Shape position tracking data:
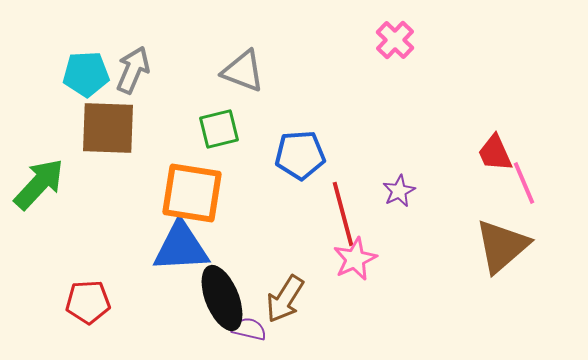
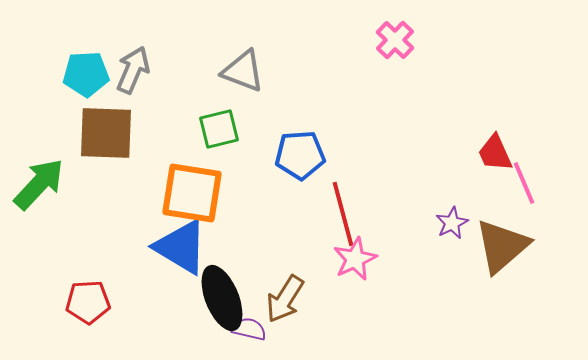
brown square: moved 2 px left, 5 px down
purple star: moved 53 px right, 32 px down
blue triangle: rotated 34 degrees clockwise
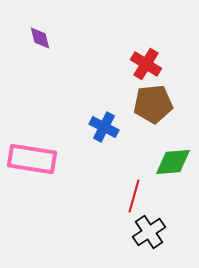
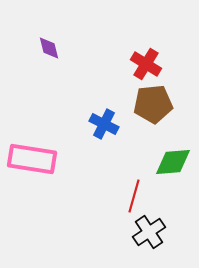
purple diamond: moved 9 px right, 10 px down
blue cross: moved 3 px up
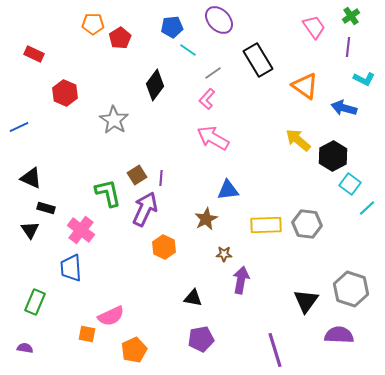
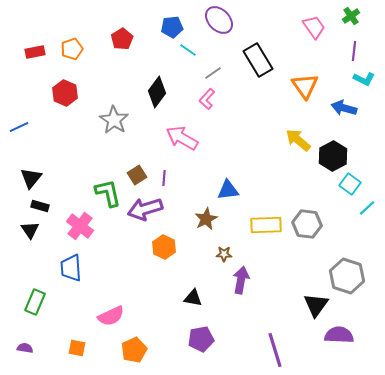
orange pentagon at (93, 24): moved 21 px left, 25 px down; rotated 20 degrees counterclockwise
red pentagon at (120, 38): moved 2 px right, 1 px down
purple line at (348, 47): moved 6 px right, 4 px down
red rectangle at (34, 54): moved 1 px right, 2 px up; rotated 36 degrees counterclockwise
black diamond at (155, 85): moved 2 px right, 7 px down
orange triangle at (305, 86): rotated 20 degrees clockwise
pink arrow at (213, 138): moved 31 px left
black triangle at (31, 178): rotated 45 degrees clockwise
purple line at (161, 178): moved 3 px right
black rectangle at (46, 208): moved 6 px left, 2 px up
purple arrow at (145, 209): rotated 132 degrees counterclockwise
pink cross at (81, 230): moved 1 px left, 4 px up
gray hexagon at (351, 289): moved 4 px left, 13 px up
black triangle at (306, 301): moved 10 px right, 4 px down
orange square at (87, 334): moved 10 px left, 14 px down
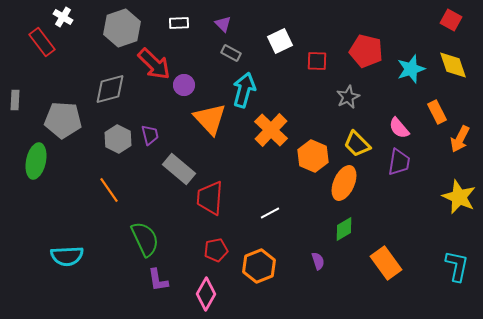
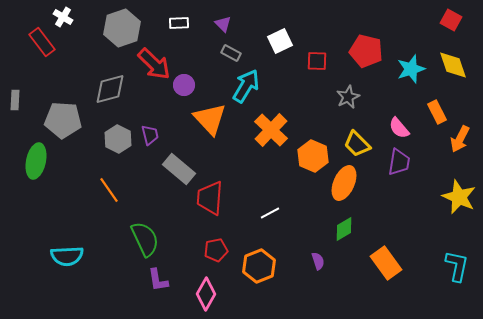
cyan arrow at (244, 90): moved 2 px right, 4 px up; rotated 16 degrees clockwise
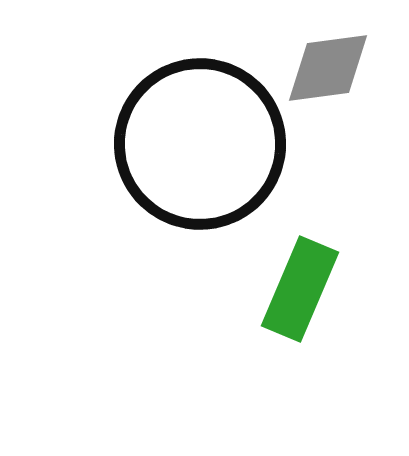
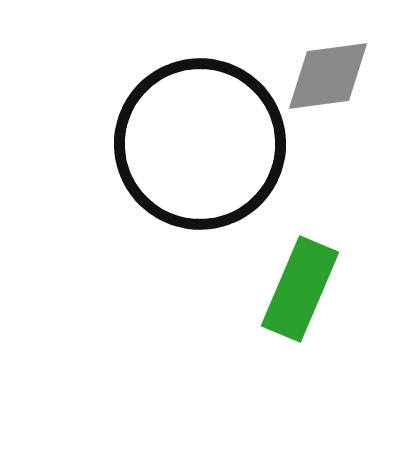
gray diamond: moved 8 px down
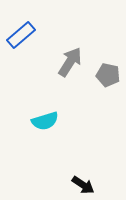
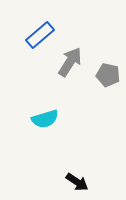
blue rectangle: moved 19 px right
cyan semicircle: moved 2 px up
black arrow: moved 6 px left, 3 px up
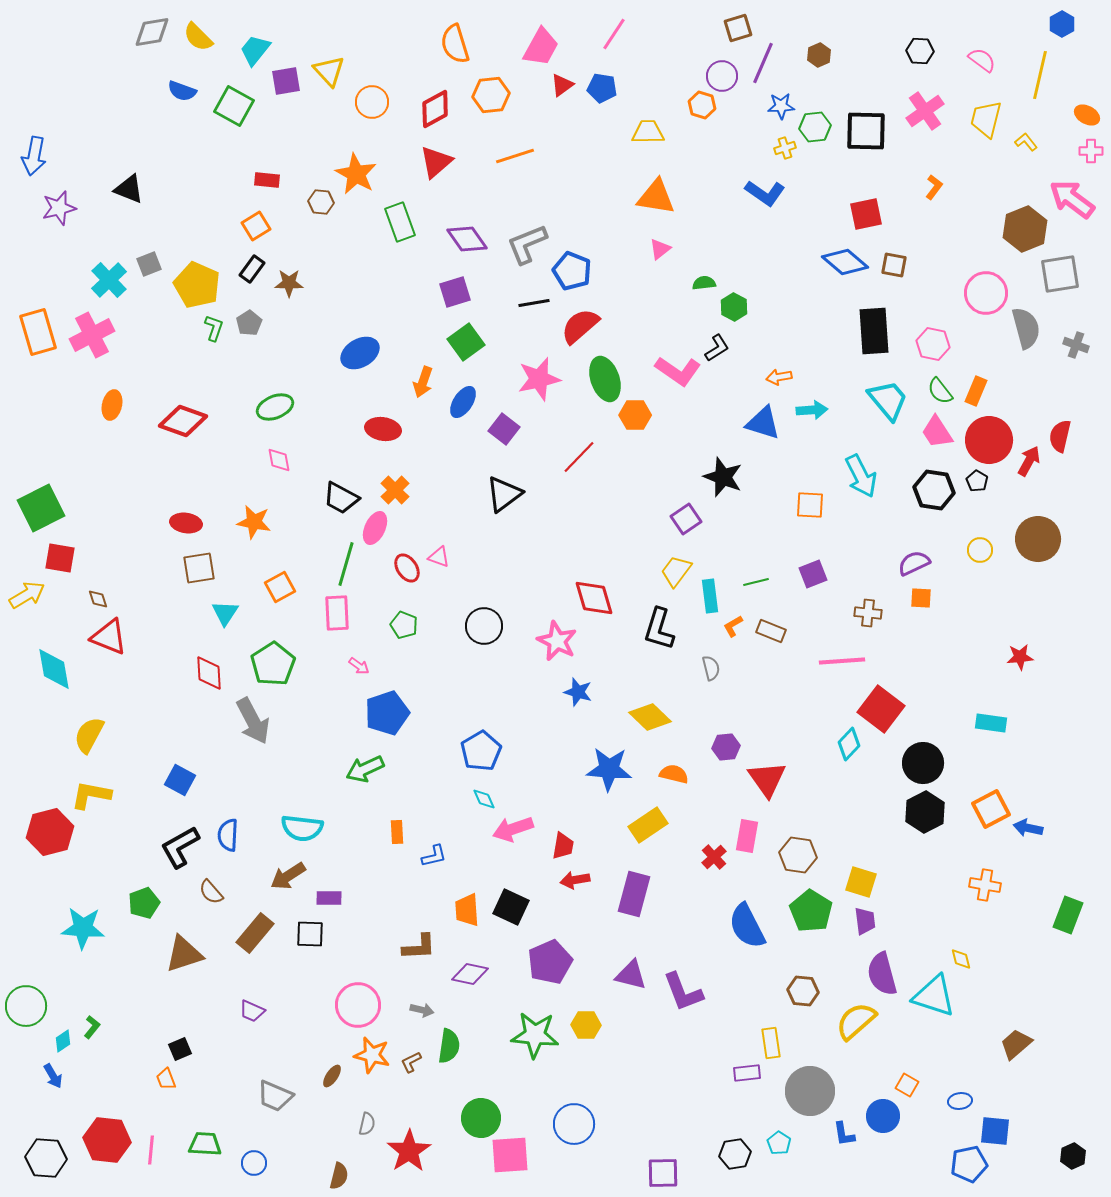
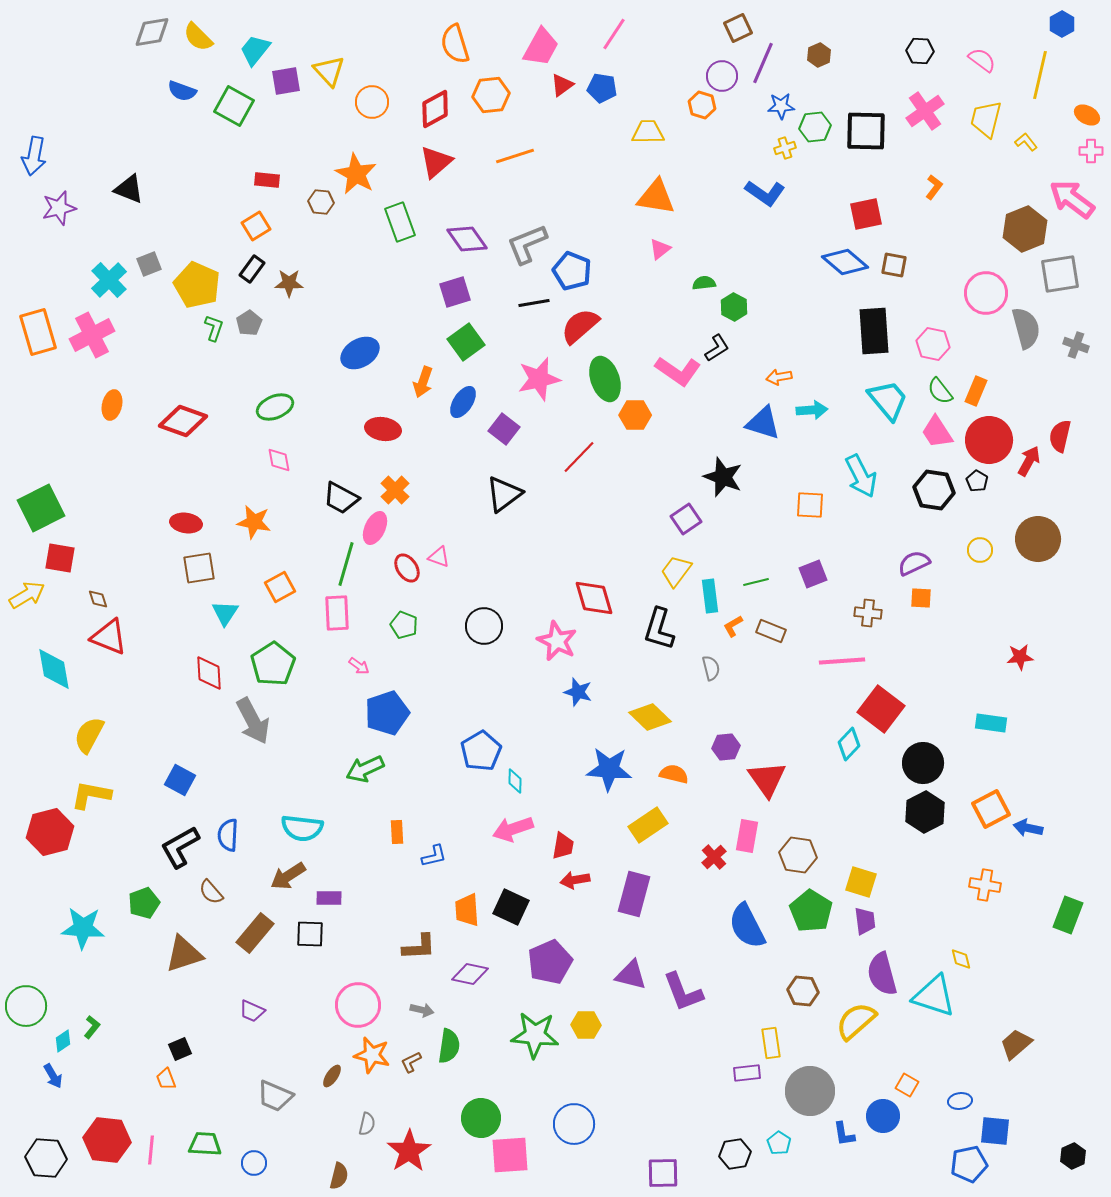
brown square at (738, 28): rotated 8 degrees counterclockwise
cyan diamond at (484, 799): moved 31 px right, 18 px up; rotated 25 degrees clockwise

● **Task**: Pictures do not belong in the copy. Repeat only the lines from the top of the records through the line containing "red pentagon at".

● **Result of this exercise**:
brown square: moved 2 px left, 5 px down
purple star: moved 53 px right, 32 px down
blue triangle: rotated 34 degrees clockwise
purple diamond: moved 9 px right, 10 px down
blue cross: moved 3 px up
orange pentagon at (93, 24): moved 21 px left, 25 px down; rotated 20 degrees counterclockwise
red pentagon at (120, 38): moved 2 px right, 1 px down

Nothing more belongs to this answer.